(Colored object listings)

☆ ☆ ☆

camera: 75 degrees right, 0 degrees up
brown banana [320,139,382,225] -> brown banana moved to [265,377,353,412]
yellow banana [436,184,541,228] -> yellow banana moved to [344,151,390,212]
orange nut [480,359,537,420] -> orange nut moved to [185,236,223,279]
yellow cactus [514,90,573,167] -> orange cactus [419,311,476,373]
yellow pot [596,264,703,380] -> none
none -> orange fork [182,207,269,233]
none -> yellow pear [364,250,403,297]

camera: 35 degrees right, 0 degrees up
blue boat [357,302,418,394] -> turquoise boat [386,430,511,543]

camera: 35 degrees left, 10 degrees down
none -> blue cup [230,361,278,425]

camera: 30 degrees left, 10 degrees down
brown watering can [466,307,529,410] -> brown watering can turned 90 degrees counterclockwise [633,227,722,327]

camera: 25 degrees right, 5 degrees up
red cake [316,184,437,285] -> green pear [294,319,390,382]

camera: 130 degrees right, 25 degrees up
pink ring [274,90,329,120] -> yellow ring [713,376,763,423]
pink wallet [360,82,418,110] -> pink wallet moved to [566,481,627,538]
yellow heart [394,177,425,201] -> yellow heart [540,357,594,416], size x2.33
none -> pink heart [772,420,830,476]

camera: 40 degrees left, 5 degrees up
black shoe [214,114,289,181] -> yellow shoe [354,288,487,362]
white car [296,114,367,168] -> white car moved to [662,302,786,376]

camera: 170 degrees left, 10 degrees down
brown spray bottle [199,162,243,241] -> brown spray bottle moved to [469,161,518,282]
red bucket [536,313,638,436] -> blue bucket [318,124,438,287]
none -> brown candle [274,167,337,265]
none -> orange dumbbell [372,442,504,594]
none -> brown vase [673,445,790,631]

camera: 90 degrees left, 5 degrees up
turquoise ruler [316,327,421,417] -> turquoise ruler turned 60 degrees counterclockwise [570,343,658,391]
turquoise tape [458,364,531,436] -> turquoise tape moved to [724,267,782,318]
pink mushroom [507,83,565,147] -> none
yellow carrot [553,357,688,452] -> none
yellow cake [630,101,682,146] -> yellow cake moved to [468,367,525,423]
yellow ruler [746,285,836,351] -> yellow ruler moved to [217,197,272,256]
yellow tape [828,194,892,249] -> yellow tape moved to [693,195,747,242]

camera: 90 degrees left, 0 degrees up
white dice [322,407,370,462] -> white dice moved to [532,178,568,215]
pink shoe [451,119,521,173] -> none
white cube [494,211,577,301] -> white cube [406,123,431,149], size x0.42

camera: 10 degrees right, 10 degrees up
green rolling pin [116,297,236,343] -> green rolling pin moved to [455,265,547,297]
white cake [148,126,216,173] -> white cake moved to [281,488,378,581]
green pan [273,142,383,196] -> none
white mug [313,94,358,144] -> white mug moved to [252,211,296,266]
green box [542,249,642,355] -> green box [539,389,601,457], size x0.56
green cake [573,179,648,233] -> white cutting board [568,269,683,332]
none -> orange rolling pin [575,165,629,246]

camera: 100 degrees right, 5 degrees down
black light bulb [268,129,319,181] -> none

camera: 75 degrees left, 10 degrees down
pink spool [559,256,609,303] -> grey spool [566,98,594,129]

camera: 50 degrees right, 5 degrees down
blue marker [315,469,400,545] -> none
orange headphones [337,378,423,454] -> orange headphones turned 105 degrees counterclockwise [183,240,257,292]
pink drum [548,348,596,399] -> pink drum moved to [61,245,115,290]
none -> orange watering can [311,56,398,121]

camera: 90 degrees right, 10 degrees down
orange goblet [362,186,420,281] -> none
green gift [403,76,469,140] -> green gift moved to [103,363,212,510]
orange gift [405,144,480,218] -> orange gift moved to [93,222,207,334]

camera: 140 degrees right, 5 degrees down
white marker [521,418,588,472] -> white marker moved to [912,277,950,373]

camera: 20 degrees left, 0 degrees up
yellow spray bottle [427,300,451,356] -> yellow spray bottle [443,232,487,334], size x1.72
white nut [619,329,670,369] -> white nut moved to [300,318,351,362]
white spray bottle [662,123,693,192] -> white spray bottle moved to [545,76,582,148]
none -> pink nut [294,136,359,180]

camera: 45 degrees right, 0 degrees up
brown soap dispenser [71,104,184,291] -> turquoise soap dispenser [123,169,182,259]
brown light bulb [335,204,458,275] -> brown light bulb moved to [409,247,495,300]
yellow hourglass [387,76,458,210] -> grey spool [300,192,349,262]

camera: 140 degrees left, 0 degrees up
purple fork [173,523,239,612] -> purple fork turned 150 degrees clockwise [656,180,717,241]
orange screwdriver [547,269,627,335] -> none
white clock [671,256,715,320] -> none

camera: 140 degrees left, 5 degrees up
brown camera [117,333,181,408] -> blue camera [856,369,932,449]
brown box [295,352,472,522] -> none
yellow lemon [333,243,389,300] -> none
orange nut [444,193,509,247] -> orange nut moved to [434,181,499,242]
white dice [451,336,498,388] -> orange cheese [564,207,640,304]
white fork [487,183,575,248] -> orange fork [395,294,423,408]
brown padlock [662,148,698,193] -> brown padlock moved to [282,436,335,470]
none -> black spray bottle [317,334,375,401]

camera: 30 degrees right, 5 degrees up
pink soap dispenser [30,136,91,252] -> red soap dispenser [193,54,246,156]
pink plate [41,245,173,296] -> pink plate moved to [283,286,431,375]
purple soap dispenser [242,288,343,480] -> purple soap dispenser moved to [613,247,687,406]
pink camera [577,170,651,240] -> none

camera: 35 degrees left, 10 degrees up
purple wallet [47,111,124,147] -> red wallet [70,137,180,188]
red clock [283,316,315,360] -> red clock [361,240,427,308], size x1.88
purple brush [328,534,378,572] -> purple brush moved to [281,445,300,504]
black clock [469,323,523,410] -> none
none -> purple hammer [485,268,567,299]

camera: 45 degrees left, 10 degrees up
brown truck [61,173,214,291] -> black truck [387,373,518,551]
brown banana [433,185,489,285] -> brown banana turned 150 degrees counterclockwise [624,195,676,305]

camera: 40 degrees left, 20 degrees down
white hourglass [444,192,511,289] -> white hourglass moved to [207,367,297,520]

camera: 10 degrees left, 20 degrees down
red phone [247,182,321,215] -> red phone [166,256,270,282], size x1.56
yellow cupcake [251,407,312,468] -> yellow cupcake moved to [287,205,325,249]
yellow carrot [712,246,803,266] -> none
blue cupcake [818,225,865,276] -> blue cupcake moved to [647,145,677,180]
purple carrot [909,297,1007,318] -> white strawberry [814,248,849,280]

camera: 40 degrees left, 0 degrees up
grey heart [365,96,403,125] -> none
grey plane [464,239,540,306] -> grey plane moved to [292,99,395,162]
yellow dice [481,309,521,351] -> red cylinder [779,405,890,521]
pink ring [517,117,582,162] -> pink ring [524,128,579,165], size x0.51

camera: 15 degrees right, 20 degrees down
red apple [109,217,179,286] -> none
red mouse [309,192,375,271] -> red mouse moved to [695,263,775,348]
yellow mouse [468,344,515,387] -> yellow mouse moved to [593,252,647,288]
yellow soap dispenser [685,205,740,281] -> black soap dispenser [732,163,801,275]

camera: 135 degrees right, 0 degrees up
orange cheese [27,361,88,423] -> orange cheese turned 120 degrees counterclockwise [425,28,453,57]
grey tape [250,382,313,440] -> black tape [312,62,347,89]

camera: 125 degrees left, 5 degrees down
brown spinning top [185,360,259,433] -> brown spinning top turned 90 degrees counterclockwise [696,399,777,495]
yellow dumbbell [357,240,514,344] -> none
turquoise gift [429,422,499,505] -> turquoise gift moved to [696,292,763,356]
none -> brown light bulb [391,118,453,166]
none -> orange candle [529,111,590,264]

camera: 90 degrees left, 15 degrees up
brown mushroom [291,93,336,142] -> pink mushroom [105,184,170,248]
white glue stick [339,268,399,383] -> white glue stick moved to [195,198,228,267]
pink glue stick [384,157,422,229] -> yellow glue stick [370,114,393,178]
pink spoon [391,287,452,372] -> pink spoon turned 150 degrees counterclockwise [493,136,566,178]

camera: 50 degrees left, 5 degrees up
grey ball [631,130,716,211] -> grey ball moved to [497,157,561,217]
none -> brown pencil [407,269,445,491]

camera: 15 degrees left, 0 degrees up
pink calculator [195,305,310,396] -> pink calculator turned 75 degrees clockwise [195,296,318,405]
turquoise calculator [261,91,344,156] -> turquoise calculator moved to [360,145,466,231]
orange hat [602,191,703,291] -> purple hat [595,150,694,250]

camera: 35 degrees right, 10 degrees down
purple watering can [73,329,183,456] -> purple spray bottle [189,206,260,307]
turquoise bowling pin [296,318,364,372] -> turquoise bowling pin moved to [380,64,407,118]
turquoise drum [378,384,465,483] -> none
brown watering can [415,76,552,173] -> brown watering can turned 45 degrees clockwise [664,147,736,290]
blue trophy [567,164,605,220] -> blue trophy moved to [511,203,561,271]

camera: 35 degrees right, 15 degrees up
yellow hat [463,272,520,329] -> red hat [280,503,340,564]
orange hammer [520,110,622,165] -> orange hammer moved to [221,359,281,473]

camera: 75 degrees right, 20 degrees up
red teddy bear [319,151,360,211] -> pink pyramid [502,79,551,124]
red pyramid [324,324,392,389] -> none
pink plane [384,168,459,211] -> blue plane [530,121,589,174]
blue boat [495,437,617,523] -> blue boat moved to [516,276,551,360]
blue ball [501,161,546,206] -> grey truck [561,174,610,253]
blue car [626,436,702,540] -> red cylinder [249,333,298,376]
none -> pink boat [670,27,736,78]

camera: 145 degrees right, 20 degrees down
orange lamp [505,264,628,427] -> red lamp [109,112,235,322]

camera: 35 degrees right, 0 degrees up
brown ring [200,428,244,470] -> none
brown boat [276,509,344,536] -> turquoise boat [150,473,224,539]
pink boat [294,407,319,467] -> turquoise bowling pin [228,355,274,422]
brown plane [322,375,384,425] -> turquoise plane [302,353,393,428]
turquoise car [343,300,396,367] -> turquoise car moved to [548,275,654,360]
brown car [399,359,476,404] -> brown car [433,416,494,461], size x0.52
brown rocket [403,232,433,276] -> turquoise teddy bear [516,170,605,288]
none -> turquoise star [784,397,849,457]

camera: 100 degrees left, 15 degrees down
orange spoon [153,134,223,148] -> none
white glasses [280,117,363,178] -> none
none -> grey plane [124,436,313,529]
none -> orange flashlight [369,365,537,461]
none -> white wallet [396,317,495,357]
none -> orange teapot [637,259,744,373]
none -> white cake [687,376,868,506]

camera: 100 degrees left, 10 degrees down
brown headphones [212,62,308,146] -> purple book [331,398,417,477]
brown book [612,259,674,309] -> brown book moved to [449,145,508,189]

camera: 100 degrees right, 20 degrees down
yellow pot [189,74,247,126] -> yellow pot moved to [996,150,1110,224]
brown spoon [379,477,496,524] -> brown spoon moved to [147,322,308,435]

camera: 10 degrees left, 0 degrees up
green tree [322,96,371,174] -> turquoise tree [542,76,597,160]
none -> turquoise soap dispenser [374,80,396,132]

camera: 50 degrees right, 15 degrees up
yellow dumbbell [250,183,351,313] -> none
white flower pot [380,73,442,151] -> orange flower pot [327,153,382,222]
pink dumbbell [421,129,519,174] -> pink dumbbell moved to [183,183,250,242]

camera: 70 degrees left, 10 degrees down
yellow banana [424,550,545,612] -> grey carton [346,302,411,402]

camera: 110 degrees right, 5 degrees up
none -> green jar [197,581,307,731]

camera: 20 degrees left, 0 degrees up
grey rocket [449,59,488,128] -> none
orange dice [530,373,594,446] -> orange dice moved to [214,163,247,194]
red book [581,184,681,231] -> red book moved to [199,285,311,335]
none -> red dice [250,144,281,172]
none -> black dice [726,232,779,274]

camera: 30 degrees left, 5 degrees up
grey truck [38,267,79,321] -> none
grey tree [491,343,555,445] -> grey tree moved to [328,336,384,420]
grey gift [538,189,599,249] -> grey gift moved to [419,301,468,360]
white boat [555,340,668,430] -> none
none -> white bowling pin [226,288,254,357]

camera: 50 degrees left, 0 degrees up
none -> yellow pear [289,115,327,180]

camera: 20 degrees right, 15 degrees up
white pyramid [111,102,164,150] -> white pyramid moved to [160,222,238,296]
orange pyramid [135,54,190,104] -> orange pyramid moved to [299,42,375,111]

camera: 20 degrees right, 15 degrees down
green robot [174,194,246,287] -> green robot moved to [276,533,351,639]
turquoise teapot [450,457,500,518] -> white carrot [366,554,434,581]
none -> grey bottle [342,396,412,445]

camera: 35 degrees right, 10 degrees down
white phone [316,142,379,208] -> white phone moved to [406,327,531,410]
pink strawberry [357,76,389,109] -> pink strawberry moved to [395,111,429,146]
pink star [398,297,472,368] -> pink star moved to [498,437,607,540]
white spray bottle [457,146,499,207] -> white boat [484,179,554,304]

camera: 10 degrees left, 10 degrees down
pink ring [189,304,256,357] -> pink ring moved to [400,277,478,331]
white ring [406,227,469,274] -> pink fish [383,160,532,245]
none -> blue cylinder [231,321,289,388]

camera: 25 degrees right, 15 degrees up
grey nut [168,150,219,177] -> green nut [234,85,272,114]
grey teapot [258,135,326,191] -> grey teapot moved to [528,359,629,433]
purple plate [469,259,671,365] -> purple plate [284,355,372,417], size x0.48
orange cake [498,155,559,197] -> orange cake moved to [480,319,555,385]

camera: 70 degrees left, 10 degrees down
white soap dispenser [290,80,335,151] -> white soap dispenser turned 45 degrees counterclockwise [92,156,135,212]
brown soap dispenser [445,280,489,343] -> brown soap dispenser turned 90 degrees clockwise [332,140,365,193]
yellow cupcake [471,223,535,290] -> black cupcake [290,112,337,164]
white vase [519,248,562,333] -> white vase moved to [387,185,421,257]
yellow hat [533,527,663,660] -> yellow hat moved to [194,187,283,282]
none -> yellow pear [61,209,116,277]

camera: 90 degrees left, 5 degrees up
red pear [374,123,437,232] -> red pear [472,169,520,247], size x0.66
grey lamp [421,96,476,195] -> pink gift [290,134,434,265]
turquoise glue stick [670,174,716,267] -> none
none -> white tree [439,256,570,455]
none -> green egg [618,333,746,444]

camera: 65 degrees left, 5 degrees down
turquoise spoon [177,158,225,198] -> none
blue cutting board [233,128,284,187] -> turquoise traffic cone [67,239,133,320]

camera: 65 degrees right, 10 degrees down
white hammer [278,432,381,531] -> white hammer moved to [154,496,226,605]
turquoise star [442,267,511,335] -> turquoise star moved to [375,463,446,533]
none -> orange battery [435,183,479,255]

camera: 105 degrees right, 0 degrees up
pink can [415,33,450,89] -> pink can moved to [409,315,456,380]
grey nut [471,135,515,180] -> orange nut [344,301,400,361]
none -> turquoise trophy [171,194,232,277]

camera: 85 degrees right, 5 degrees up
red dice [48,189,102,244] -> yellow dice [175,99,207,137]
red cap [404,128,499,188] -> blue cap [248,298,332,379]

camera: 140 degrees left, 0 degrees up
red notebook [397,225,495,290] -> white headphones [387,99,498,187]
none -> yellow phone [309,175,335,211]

☆ ☆ ☆

• Work to be completed
Using the entries shown above, reproduce verbatim the lines from the line bearing "pink dumbbell [421,129,519,174]" to the line bearing "orange dice [530,373,594,446]", inclusive.

• Answer section
pink dumbbell [421,129,519,174] -> pink dumbbell moved to [183,183,250,242]

camera: 70 degrees left, 10 degrees down
yellow banana [424,550,545,612] -> grey carton [346,302,411,402]

camera: 110 degrees right, 5 degrees up
none -> green jar [197,581,307,731]

camera: 20 degrees left, 0 degrees up
grey rocket [449,59,488,128] -> none
orange dice [530,373,594,446] -> orange dice moved to [214,163,247,194]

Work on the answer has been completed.